## TASK DESCRIPTION:
Skipping each picture, output the entries exactly as they stand below.

## Change detection outputs:
********************
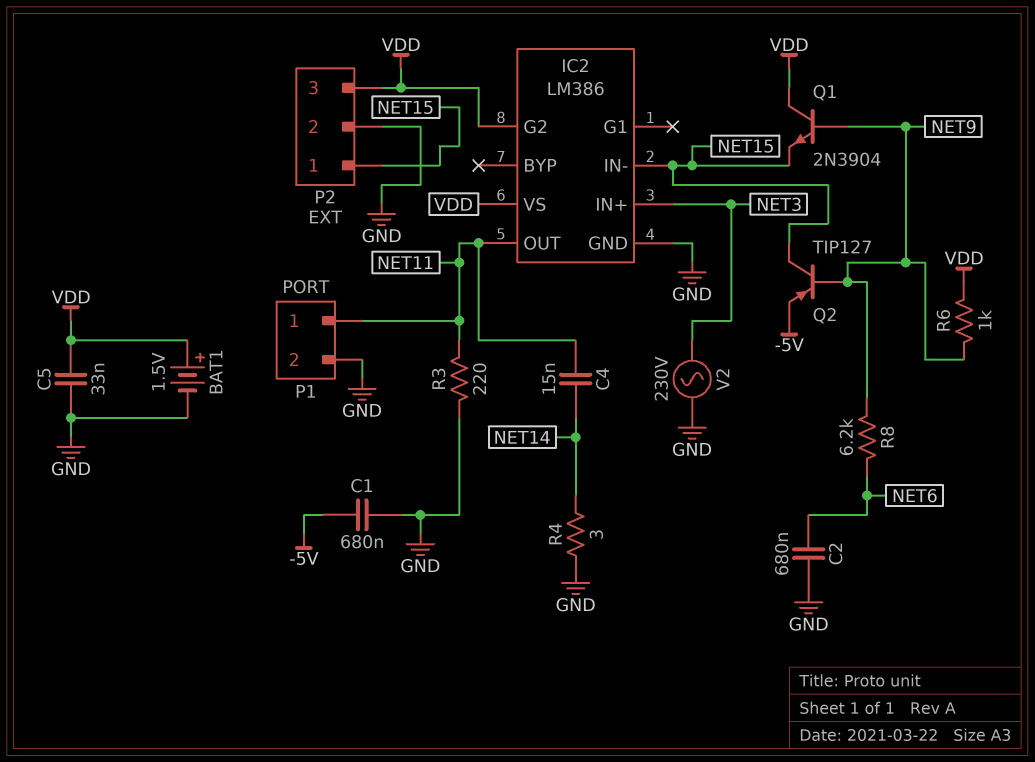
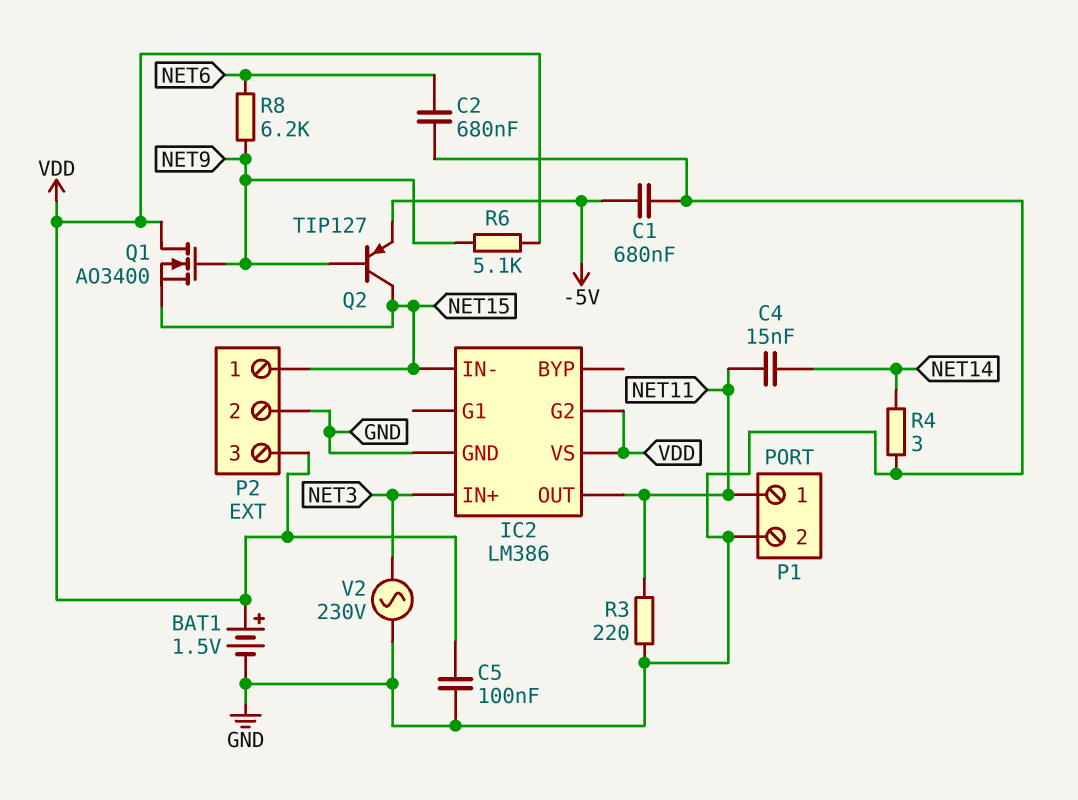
C5: 33nF (GND, VDD) -> 100nF (GND, VDD)
Q1: NPN 2N3904 (B NET9, C VDD, E NET15) -> NMOS AO3400 (G NET9, D VDD, S NET15)
R6: 1k (NET9, VDD) -> 5.1k (NET9, VDD)

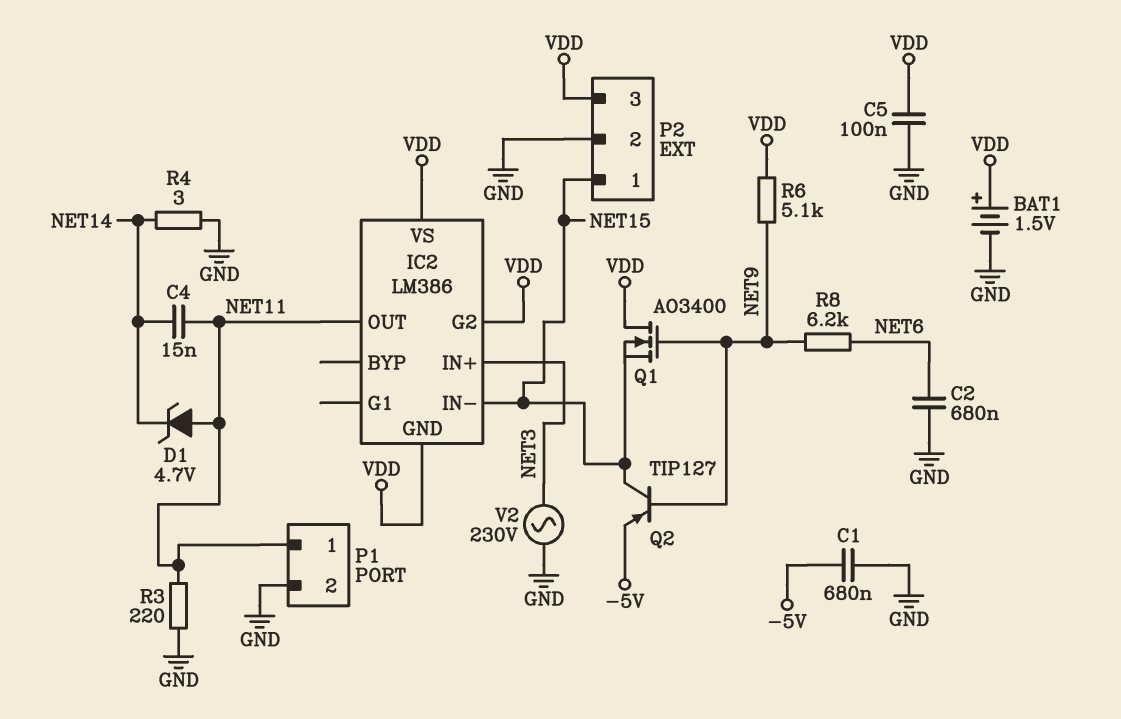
D1: none -> zener 4.7V (A NET11, K NET14)
IC2 pin GND: GND -> VDD

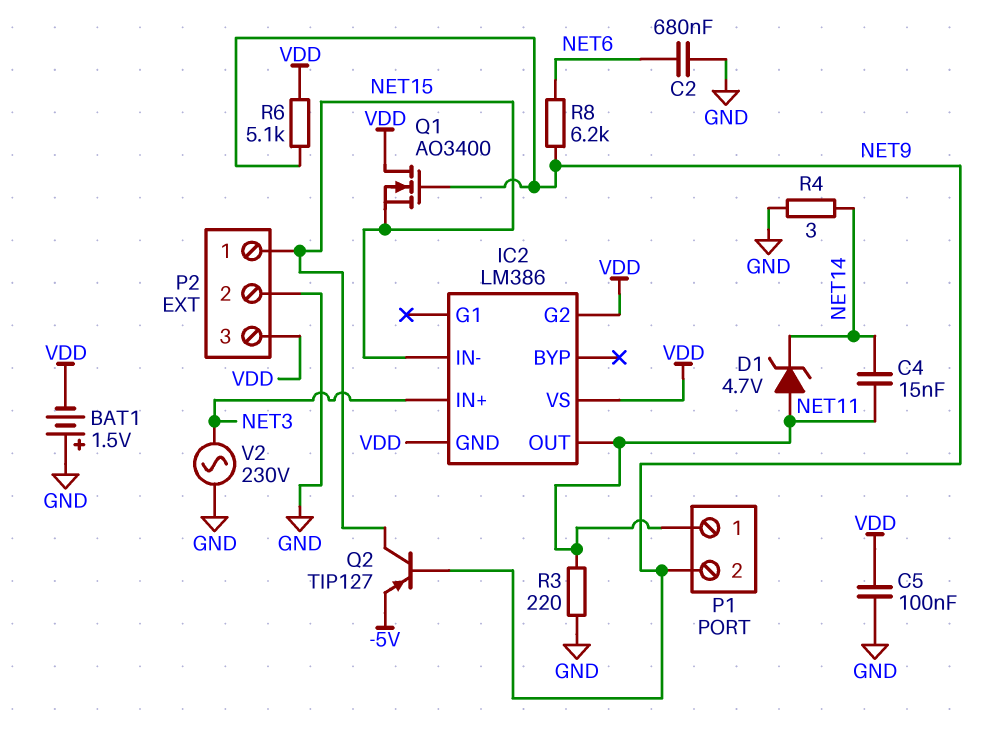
BAT1: 1.5V (plus VDD, minus GND) -> 1.5V (plus GND, minus VDD)
C1: 680nF (-5V, GND) -> none
P1 pin 2: GND -> NET9

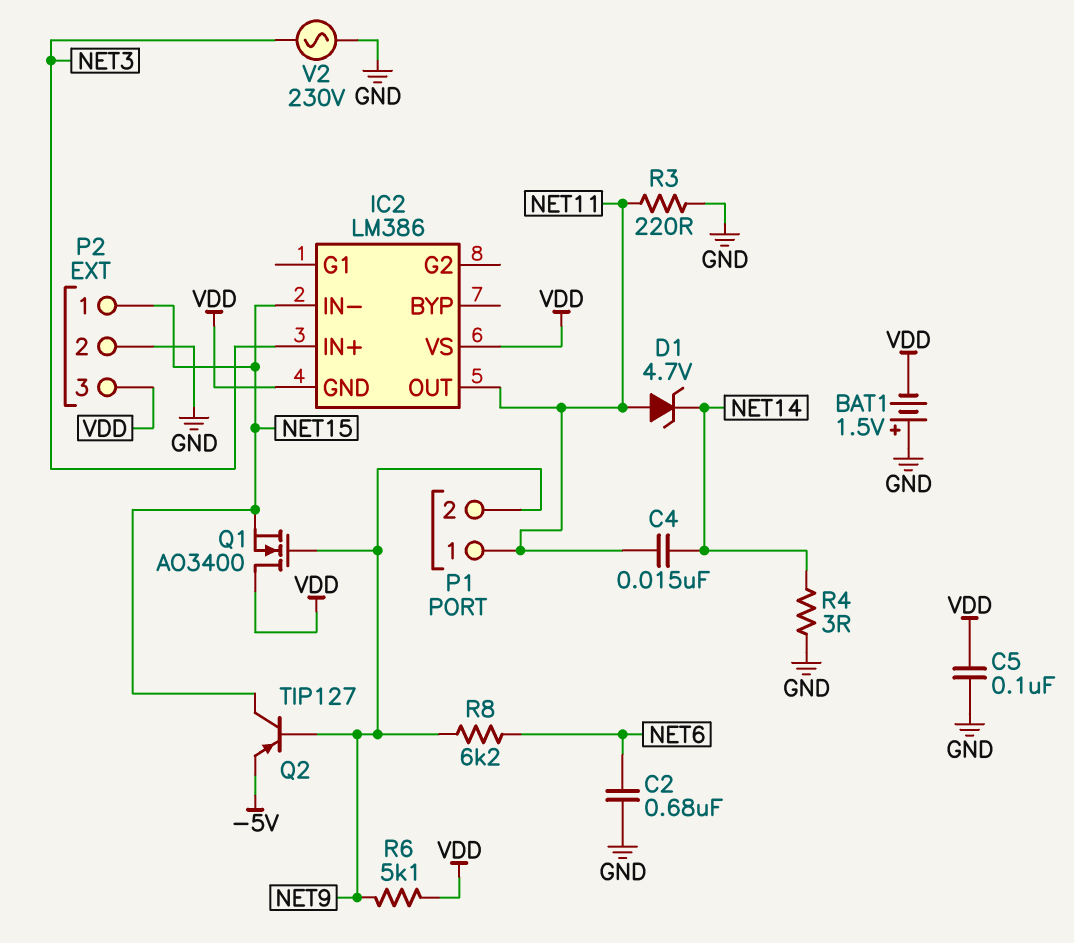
IC2 pin G2: VDD -> none

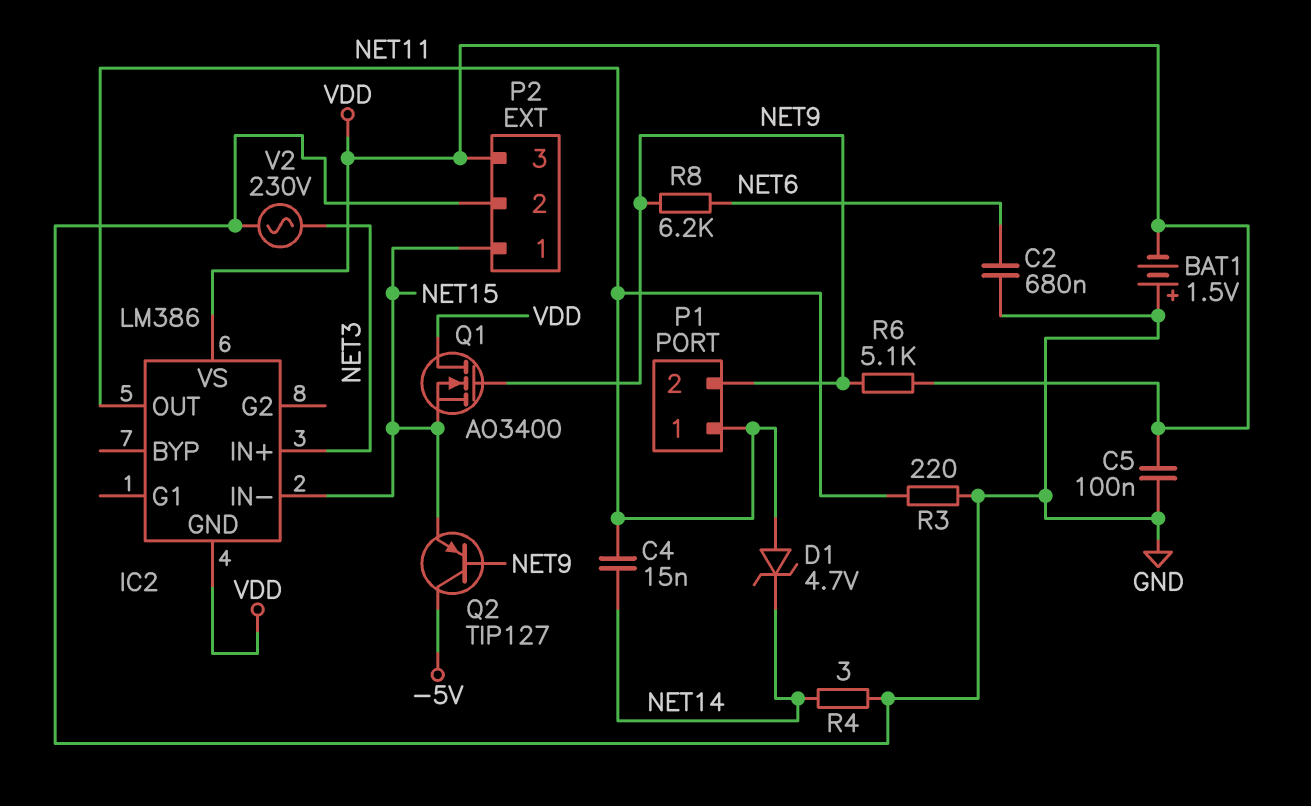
Q2: PNP TIP127 (B NET9, C NET15, E -5V) -> PNP TIP127 (B NET9, C -5V, E NET15)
********************
## WRITTEN RESPONSE:
C5: 33nF (GND, VDD) -> 100nF (GND, VDD)
Q1: NPN 2N3904 (B NET9, C VDD, E NET15) -> NMOS AO3400 (G NET9, D VDD, S NET15)
R6: 1k (NET9, VDD) -> 5.1k (NET9, VDD)

D1: none -> zener 4.7V (A NET11, K NET14)
IC2 pin GND: GND -> VDD

BAT1: 1.5V (plus VDD, minus GND) -> 1.5V (plus GND, minus VDD)
C1: 680nF (-5V, GND) -> none
P1 pin 2: GND -> NET9

IC2 pin G2: VDD -> none

Q2: PNP TIP127 (B NET9, C NET15, E -5V) -> PNP TIP127 (B NET9, C -5V, E NET15)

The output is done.